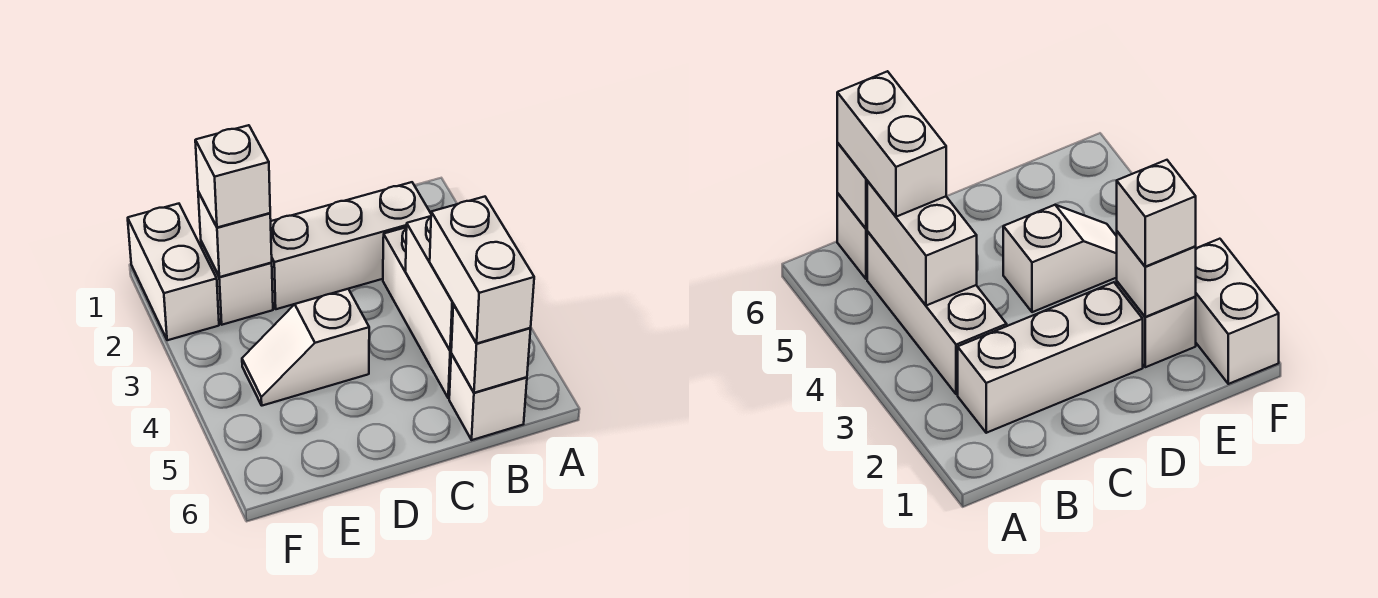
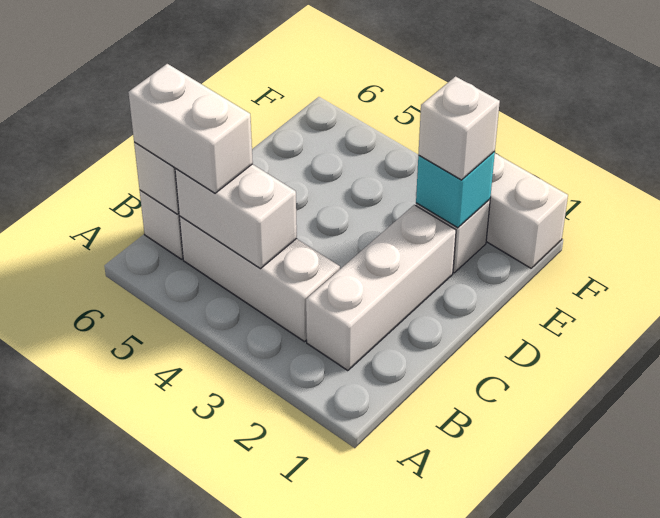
white slope D4:E4 level 1 top D -> none
white brick E2 level 2 -> cyan brick E2 level 2

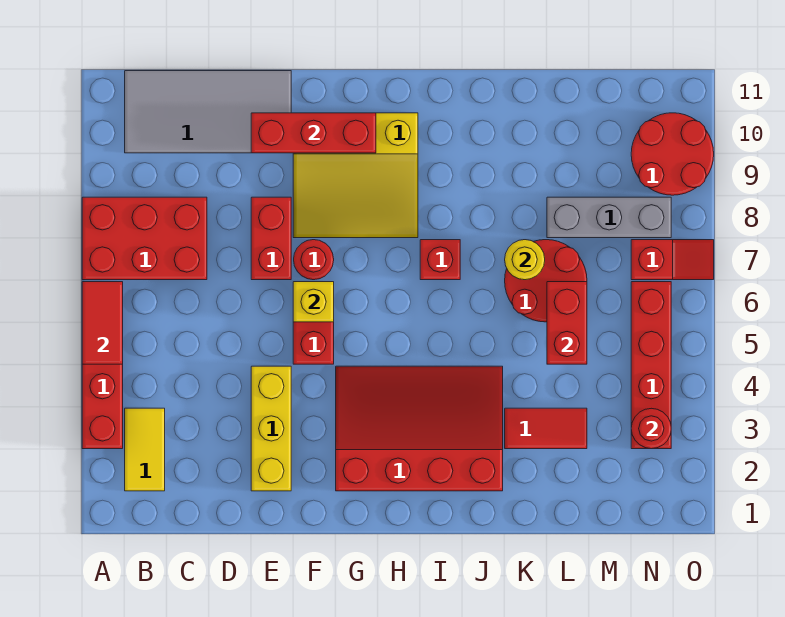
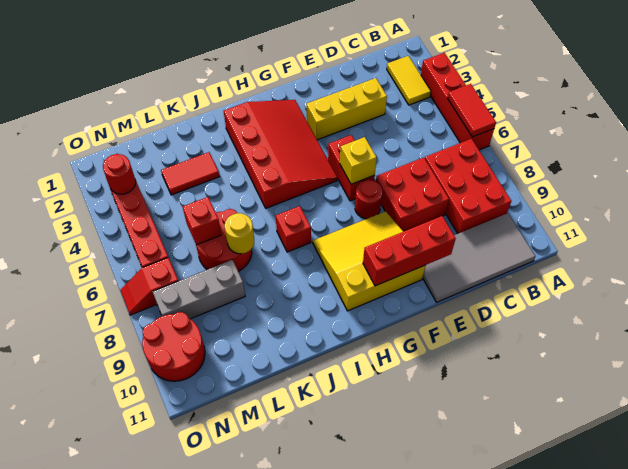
red brick A7:C8 level 1 -> red brick B7:C9 level 1
yellow brick E2:E4 level 1 -> yellow brick D3:F3 level 1
red brick E7:E8 level 1 -> red brick D7:E8 level 1
red slope G2:J4 level 1 top 2 -> red slope G2:I5 level 1 top I
red brick L5:L6 level 2 -> red brick L6 level 2

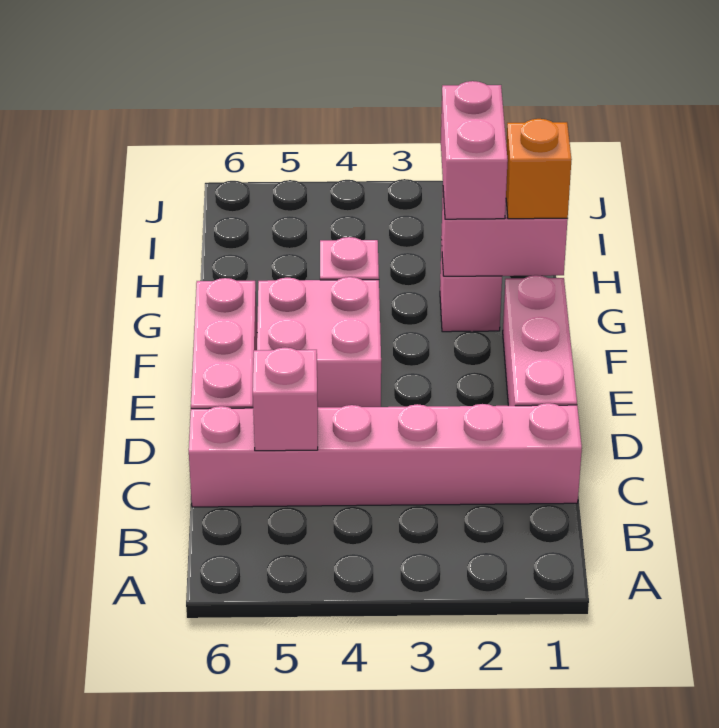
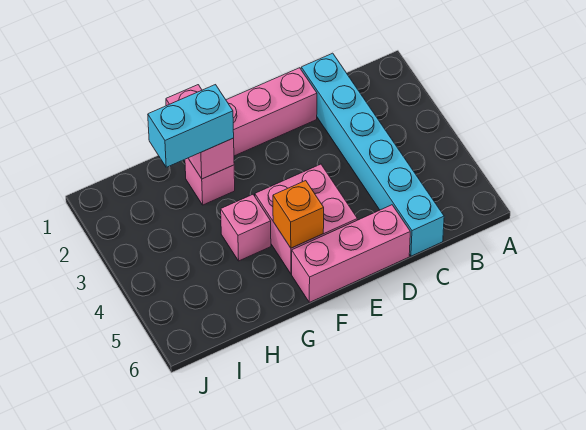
pink brick C1:C6 level 1 -> cyan brick C1:C6 level 1
pink brick C5 level 2 -> none
orange brick G1 level 3 -> orange brick F5 level 2
pink brick G2:H2 level 3 -> cyan brick G2:H2 level 3

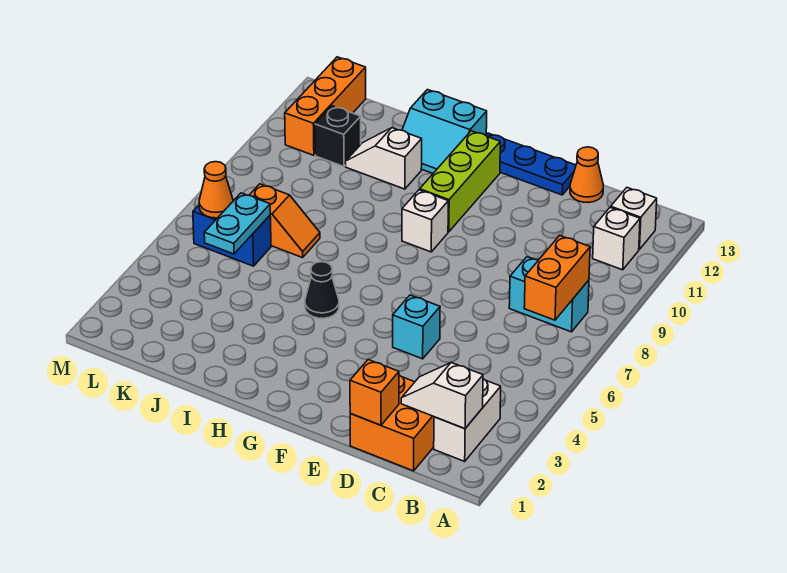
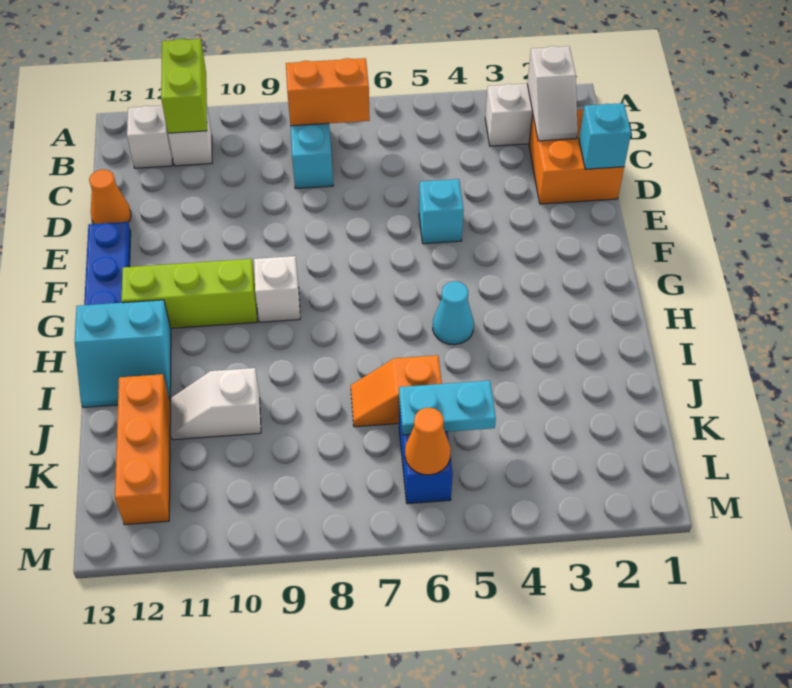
none -> lime brick A11:B11 level 2
orange brick D1 level 2 -> cyan brick D1 level 2
black cone H5 level 1 -> cyan cone H5 level 1
cyan slope H12:I13 level 1 top 13 -> cyan slope H12:I13 level 1 top H
white slope I11:J11 level 1 top I -> white slope J10:J11 level 1 top 10
orange slope J7:K7 level 1 top K -> orange slope J6:J7 level 1 top 6
black brick K11 level 1 -> none
orange brick L11:L13 level 1 -> orange brick J12:L12 level 1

Task prompt → Write out again exactly the lines above from the one with "red slope G2:J4" through the one with "orange brick D1", adding no other lines and no pictures.

Response to the exercise →
red slope G2:J4 level 1 top 2 -> red slope G2:I5 level 1 top I
red brick L5:L6 level 2 -> red brick L6 level 2

pink brick C1:C6 level 1 -> cyan brick C1:C6 level 1
pink brick C5 level 2 -> none
orange brick G1 level 3 -> orange brick F5 level 2
pink brick G2:H2 level 3 -> cyan brick G2:H2 level 3

none -> lime brick A11:B11 level 2
orange brick D1 level 2 -> cyan brick D1 level 2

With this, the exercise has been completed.